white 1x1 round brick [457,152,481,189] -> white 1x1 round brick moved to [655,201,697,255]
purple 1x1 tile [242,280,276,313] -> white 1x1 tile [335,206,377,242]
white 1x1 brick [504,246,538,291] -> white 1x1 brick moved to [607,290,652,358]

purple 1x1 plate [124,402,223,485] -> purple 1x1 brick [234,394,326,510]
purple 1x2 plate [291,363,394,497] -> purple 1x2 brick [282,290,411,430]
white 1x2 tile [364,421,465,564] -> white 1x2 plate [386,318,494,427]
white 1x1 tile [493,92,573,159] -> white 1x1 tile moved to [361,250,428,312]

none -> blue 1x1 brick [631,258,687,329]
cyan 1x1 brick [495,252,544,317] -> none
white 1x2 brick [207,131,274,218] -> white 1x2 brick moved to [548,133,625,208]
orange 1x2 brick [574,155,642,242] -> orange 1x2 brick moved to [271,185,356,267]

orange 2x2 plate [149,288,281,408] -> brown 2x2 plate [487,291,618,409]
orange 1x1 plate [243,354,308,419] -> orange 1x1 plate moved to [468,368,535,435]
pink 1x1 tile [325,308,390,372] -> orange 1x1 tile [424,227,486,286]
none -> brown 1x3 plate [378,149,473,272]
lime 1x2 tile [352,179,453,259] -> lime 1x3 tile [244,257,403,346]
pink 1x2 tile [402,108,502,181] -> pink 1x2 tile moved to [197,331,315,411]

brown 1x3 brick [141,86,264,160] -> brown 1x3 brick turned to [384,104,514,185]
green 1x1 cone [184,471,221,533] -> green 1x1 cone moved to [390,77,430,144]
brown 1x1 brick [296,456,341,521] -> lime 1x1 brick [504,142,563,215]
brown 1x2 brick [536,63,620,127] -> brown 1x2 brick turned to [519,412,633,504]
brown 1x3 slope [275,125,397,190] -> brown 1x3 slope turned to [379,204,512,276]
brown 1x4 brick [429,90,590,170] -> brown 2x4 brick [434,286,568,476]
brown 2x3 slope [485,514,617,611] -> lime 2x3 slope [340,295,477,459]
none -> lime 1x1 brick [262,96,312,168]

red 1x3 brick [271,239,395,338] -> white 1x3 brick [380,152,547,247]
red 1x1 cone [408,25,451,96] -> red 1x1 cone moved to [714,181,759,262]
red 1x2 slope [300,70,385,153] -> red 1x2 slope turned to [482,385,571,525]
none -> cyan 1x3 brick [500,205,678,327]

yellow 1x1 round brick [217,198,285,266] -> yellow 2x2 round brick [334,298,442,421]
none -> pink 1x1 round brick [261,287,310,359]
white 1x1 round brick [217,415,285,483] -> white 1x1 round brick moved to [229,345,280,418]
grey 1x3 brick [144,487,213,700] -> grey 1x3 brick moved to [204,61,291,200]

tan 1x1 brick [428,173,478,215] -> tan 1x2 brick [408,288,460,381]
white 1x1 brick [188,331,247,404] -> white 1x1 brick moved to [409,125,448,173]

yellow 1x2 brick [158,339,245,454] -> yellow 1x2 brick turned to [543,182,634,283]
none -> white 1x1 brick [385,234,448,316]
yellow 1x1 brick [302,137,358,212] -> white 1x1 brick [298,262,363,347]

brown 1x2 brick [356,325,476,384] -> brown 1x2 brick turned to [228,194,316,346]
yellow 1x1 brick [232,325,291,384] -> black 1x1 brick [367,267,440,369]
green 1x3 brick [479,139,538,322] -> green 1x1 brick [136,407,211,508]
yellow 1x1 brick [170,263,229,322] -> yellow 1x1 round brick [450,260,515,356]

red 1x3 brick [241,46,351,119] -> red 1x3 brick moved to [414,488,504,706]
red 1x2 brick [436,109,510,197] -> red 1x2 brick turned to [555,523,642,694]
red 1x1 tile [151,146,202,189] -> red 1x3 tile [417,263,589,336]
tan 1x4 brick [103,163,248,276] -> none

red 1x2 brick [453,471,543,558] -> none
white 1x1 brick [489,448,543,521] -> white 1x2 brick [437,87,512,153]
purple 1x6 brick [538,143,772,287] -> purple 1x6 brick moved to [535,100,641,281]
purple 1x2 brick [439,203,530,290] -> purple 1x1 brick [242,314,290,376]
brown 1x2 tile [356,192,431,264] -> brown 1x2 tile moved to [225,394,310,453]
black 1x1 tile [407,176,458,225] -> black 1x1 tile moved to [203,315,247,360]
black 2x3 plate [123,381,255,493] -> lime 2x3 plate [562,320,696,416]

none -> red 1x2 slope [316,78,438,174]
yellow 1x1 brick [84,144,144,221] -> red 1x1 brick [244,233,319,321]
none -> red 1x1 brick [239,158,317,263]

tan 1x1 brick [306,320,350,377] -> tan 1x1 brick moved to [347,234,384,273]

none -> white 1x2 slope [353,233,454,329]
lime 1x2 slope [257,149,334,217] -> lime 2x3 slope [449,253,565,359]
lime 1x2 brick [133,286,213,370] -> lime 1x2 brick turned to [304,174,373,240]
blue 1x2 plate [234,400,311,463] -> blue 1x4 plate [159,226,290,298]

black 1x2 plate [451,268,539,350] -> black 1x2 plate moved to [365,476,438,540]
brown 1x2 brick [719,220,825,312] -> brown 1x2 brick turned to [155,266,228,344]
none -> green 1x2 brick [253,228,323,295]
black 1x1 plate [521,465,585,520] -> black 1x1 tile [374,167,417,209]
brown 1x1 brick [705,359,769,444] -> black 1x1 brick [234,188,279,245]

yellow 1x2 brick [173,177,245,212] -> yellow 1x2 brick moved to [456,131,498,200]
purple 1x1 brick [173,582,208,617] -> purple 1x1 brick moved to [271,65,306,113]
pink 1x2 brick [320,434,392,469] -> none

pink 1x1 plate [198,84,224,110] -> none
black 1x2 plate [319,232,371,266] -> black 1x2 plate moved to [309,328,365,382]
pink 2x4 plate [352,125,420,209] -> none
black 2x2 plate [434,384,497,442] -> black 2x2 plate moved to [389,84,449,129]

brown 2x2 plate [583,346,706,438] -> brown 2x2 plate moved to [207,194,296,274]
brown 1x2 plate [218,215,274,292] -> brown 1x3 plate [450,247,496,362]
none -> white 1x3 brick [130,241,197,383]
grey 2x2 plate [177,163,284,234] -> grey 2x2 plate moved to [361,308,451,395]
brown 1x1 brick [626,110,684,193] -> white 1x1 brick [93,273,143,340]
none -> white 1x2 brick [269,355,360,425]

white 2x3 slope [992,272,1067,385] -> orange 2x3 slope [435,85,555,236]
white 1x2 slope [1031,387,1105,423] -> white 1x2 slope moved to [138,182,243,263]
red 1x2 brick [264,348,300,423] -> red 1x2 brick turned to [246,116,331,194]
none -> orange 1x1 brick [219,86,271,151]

TRY IT >> Every entry must be repeated exactly; none may be skipped.

ANSWER SPACE >>
white 1x1 round brick [457,152,481,189] -> white 1x1 round brick moved to [655,201,697,255]
purple 1x1 tile [242,280,276,313] -> white 1x1 tile [335,206,377,242]
white 1x1 brick [504,246,538,291] -> white 1x1 brick moved to [607,290,652,358]

purple 1x1 plate [124,402,223,485] -> purple 1x1 brick [234,394,326,510]
purple 1x2 plate [291,363,394,497] -> purple 1x2 brick [282,290,411,430]
white 1x2 tile [364,421,465,564] -> white 1x2 plate [386,318,494,427]
white 1x1 tile [493,92,573,159] -> white 1x1 tile moved to [361,250,428,312]

none -> blue 1x1 brick [631,258,687,329]
cyan 1x1 brick [495,252,544,317] -> none
white 1x2 brick [207,131,274,218] -> white 1x2 brick moved to [548,133,625,208]
orange 1x2 brick [574,155,642,242] -> orange 1x2 brick moved to [271,185,356,267]

orange 2x2 plate [149,288,281,408] -> brown 2x2 plate [487,291,618,409]
orange 1x1 plate [243,354,308,419] -> orange 1x1 plate moved to [468,368,535,435]
pink 1x1 tile [325,308,390,372] -> orange 1x1 tile [424,227,486,286]
none -> brown 1x3 plate [378,149,473,272]
lime 1x2 tile [352,179,453,259] -> lime 1x3 tile [244,257,403,346]
pink 1x2 tile [402,108,502,181] -> pink 1x2 tile moved to [197,331,315,411]

brown 1x3 brick [141,86,264,160] -> brown 1x3 brick turned to [384,104,514,185]
green 1x1 cone [184,471,221,533] -> green 1x1 cone moved to [390,77,430,144]
brown 1x1 brick [296,456,341,521] -> lime 1x1 brick [504,142,563,215]
brown 1x2 brick [536,63,620,127] -> brown 1x2 brick turned to [519,412,633,504]
brown 1x3 slope [275,125,397,190] -> brown 1x3 slope turned to [379,204,512,276]
brown 1x4 brick [429,90,590,170] -> brown 2x4 brick [434,286,568,476]
brown 2x3 slope [485,514,617,611] -> lime 2x3 slope [340,295,477,459]
none -> lime 1x1 brick [262,96,312,168]

red 1x3 brick [271,239,395,338] -> white 1x3 brick [380,152,547,247]
red 1x1 cone [408,25,451,96] -> red 1x1 cone moved to [714,181,759,262]
red 1x2 slope [300,70,385,153] -> red 1x2 slope turned to [482,385,571,525]
none -> cyan 1x3 brick [500,205,678,327]

yellow 1x1 round brick [217,198,285,266] -> yellow 2x2 round brick [334,298,442,421]
none -> pink 1x1 round brick [261,287,310,359]
white 1x1 round brick [217,415,285,483] -> white 1x1 round brick moved to [229,345,280,418]
grey 1x3 brick [144,487,213,700] -> grey 1x3 brick moved to [204,61,291,200]

tan 1x1 brick [428,173,478,215] -> tan 1x2 brick [408,288,460,381]
white 1x1 brick [188,331,247,404] -> white 1x1 brick moved to [409,125,448,173]

yellow 1x2 brick [158,339,245,454] -> yellow 1x2 brick turned to [543,182,634,283]
none -> white 1x1 brick [385,234,448,316]
yellow 1x1 brick [302,137,358,212] -> white 1x1 brick [298,262,363,347]

brown 1x2 brick [356,325,476,384] -> brown 1x2 brick turned to [228,194,316,346]
yellow 1x1 brick [232,325,291,384] -> black 1x1 brick [367,267,440,369]
green 1x3 brick [479,139,538,322] -> green 1x1 brick [136,407,211,508]
yellow 1x1 brick [170,263,229,322] -> yellow 1x1 round brick [450,260,515,356]

red 1x3 brick [241,46,351,119] -> red 1x3 brick moved to [414,488,504,706]
red 1x2 brick [436,109,510,197] -> red 1x2 brick turned to [555,523,642,694]
red 1x1 tile [151,146,202,189] -> red 1x3 tile [417,263,589,336]
tan 1x4 brick [103,163,248,276] -> none

red 1x2 brick [453,471,543,558] -> none
white 1x1 brick [489,448,543,521] -> white 1x2 brick [437,87,512,153]
purple 1x6 brick [538,143,772,287] -> purple 1x6 brick moved to [535,100,641,281]
purple 1x2 brick [439,203,530,290] -> purple 1x1 brick [242,314,290,376]
brown 1x2 tile [356,192,431,264] -> brown 1x2 tile moved to [225,394,310,453]
black 1x1 tile [407,176,458,225] -> black 1x1 tile moved to [203,315,247,360]
black 2x3 plate [123,381,255,493] -> lime 2x3 plate [562,320,696,416]

none -> red 1x2 slope [316,78,438,174]
yellow 1x1 brick [84,144,144,221] -> red 1x1 brick [244,233,319,321]
none -> red 1x1 brick [239,158,317,263]

tan 1x1 brick [306,320,350,377] -> tan 1x1 brick moved to [347,234,384,273]

none -> white 1x2 slope [353,233,454,329]
lime 1x2 slope [257,149,334,217] -> lime 2x3 slope [449,253,565,359]
lime 1x2 brick [133,286,213,370] -> lime 1x2 brick turned to [304,174,373,240]
blue 1x2 plate [234,400,311,463] -> blue 1x4 plate [159,226,290,298]

black 1x2 plate [451,268,539,350] -> black 1x2 plate moved to [365,476,438,540]
brown 1x2 brick [719,220,825,312] -> brown 1x2 brick turned to [155,266,228,344]
none -> green 1x2 brick [253,228,323,295]
black 1x1 plate [521,465,585,520] -> black 1x1 tile [374,167,417,209]
brown 1x1 brick [705,359,769,444] -> black 1x1 brick [234,188,279,245]

yellow 1x2 brick [173,177,245,212] -> yellow 1x2 brick moved to [456,131,498,200]
purple 1x1 brick [173,582,208,617] -> purple 1x1 brick moved to [271,65,306,113]
pink 1x2 brick [320,434,392,469] -> none

pink 1x1 plate [198,84,224,110] -> none
black 1x2 plate [319,232,371,266] -> black 1x2 plate moved to [309,328,365,382]
pink 2x4 plate [352,125,420,209] -> none
black 2x2 plate [434,384,497,442] -> black 2x2 plate moved to [389,84,449,129]

brown 2x2 plate [583,346,706,438] -> brown 2x2 plate moved to [207,194,296,274]
brown 1x2 plate [218,215,274,292] -> brown 1x3 plate [450,247,496,362]
none -> white 1x3 brick [130,241,197,383]
grey 2x2 plate [177,163,284,234] -> grey 2x2 plate moved to [361,308,451,395]
brown 1x1 brick [626,110,684,193] -> white 1x1 brick [93,273,143,340]
none -> white 1x2 brick [269,355,360,425]

white 2x3 slope [992,272,1067,385] -> orange 2x3 slope [435,85,555,236]
white 1x2 slope [1031,387,1105,423] -> white 1x2 slope moved to [138,182,243,263]
red 1x2 brick [264,348,300,423] -> red 1x2 brick turned to [246,116,331,194]
none -> orange 1x1 brick [219,86,271,151]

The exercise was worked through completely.